Work to do -
Find each line in the material below that contains the string "kern" and copy those lines out. Match case exactly.

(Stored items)

────────────────────────────────────────

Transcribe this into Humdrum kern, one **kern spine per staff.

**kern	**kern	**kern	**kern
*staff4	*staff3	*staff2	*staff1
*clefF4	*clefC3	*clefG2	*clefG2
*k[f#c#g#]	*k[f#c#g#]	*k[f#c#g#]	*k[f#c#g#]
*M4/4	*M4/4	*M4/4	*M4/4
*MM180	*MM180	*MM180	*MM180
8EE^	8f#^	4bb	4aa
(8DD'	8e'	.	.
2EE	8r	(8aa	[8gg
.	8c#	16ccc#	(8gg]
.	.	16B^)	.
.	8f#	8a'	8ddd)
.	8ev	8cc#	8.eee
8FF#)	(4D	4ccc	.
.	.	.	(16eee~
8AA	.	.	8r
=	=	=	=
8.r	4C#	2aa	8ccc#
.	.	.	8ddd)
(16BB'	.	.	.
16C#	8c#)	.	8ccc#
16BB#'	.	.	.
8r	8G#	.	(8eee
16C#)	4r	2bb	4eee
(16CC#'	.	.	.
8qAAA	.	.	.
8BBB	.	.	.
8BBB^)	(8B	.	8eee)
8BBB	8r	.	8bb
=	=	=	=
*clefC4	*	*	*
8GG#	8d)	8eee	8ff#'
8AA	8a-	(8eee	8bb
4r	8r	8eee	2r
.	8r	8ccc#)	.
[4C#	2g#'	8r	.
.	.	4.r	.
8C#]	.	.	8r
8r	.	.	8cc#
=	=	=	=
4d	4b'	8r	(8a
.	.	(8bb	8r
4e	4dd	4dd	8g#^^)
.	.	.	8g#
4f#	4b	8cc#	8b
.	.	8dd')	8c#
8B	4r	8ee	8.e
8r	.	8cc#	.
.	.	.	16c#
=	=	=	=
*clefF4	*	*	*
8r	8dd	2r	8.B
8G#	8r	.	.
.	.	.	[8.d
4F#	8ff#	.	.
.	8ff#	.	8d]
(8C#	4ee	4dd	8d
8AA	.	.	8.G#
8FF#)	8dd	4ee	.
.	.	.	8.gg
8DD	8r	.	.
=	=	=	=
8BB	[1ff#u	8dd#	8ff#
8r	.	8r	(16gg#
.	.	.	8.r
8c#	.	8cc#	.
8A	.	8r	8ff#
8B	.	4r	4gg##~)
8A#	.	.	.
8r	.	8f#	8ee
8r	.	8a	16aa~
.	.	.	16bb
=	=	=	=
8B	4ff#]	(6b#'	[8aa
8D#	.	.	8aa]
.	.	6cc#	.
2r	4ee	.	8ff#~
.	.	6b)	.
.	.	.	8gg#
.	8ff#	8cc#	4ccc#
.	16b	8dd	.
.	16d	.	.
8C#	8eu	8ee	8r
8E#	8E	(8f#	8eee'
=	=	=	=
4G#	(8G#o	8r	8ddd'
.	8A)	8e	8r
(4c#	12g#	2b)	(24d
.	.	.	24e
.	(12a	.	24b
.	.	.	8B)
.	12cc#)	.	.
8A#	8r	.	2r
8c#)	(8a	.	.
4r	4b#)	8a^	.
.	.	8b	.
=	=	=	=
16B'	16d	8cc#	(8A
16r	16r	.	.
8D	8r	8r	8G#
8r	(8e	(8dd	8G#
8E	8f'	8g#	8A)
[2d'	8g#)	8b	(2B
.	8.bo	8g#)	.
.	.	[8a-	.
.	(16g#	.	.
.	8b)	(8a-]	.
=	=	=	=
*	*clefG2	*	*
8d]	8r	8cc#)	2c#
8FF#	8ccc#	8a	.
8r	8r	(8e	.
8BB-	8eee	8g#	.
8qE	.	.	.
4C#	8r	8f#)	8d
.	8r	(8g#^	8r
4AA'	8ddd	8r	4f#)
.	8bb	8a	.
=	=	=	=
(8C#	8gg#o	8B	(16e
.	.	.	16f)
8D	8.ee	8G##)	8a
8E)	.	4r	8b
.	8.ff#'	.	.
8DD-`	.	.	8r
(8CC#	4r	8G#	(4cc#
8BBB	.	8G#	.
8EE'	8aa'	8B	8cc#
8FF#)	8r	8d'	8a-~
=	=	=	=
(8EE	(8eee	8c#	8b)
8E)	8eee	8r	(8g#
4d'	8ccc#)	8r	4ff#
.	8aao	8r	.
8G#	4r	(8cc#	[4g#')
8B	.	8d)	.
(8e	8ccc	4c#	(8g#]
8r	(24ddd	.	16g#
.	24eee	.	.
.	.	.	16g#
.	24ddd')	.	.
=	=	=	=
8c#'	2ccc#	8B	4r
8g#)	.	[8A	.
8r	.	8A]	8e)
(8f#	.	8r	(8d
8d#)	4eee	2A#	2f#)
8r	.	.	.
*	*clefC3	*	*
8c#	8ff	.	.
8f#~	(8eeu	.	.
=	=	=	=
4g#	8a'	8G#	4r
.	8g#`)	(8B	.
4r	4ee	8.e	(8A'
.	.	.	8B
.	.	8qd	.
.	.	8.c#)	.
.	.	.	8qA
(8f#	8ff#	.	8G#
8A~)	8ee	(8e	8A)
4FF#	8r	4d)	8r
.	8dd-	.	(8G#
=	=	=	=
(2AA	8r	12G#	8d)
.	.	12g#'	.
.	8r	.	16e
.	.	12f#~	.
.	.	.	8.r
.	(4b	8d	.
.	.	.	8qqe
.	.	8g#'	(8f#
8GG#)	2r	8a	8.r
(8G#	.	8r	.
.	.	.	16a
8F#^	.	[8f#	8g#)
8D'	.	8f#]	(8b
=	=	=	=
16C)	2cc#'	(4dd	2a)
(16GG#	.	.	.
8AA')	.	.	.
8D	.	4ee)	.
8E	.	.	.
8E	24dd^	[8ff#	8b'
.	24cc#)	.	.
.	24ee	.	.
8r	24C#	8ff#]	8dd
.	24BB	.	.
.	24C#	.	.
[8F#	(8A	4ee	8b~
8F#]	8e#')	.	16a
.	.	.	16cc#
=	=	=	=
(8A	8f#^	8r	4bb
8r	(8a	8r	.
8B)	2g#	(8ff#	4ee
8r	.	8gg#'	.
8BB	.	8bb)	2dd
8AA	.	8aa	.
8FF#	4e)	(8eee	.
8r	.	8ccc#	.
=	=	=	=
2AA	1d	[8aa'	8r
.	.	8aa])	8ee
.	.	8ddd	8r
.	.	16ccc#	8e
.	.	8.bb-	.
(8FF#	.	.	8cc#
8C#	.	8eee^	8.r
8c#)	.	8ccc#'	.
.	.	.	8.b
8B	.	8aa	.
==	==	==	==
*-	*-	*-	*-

────────────────────────────────────────

Exercise result -
Transcribe this into Humdrum kern, one **kern spine per staff.
**kern	**kern	**kern	**kern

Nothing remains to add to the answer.